Task material
----

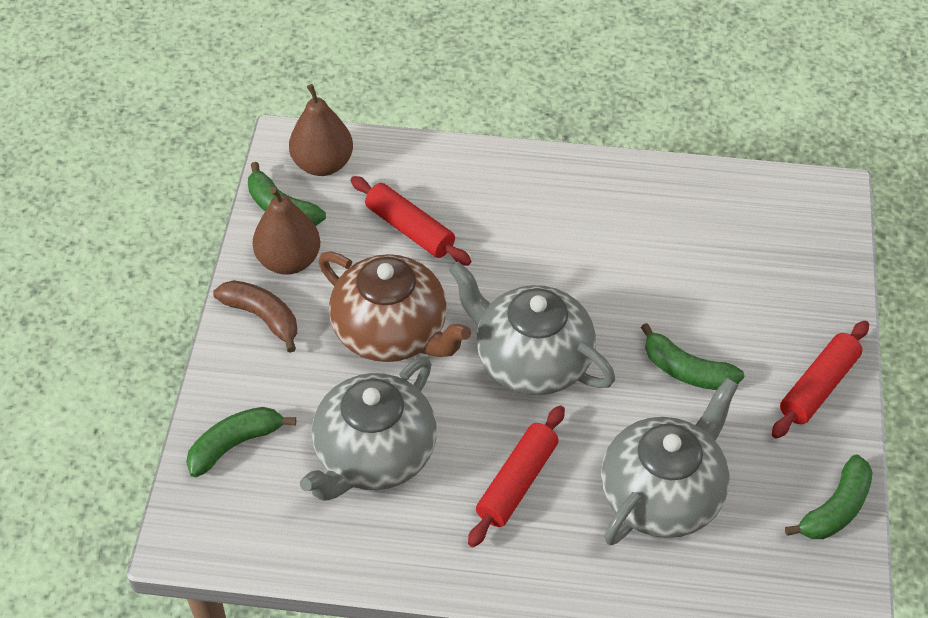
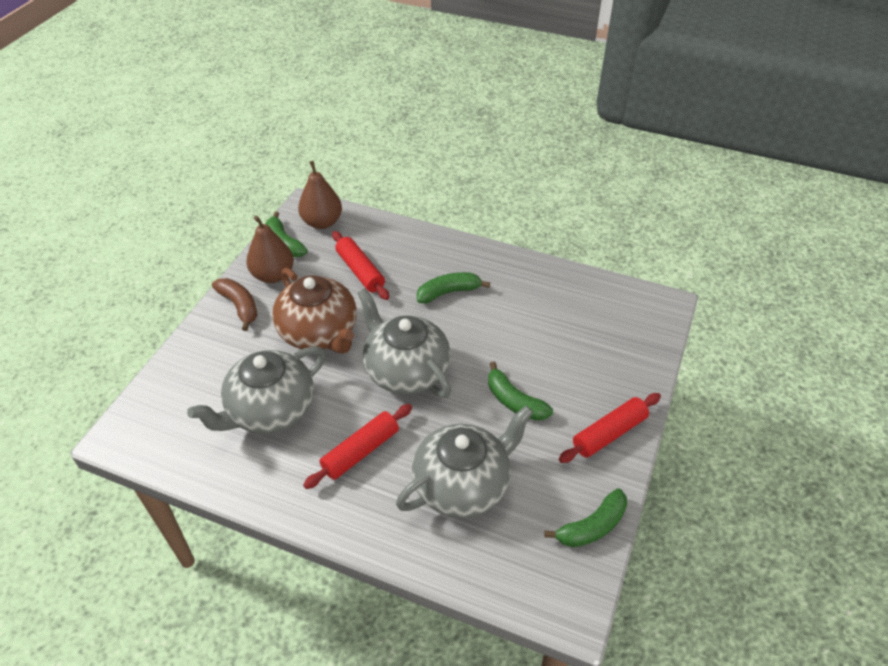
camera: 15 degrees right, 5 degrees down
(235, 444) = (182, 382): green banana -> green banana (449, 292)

----

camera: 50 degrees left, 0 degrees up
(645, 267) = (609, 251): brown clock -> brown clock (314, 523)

----

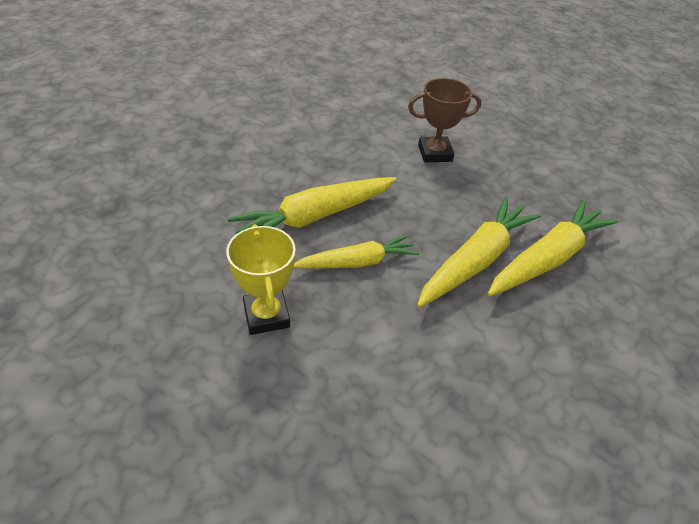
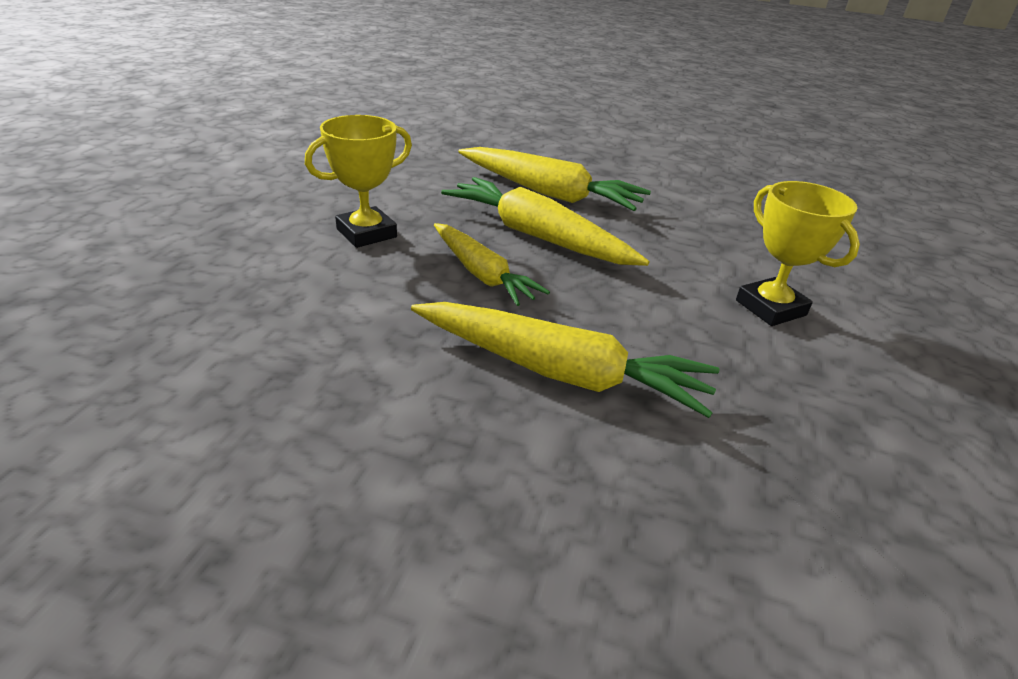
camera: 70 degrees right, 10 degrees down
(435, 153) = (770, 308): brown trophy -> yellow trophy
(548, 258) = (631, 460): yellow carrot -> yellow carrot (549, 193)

----

Task requirements
Check each line of the data for "degrees". Copy the lines where it turns up.

Solution to the problem
camera: 15 degrees right, 5 degrees down
camera: 50 degrees left, 0 degrees up
camera: 70 degrees right, 10 degrees down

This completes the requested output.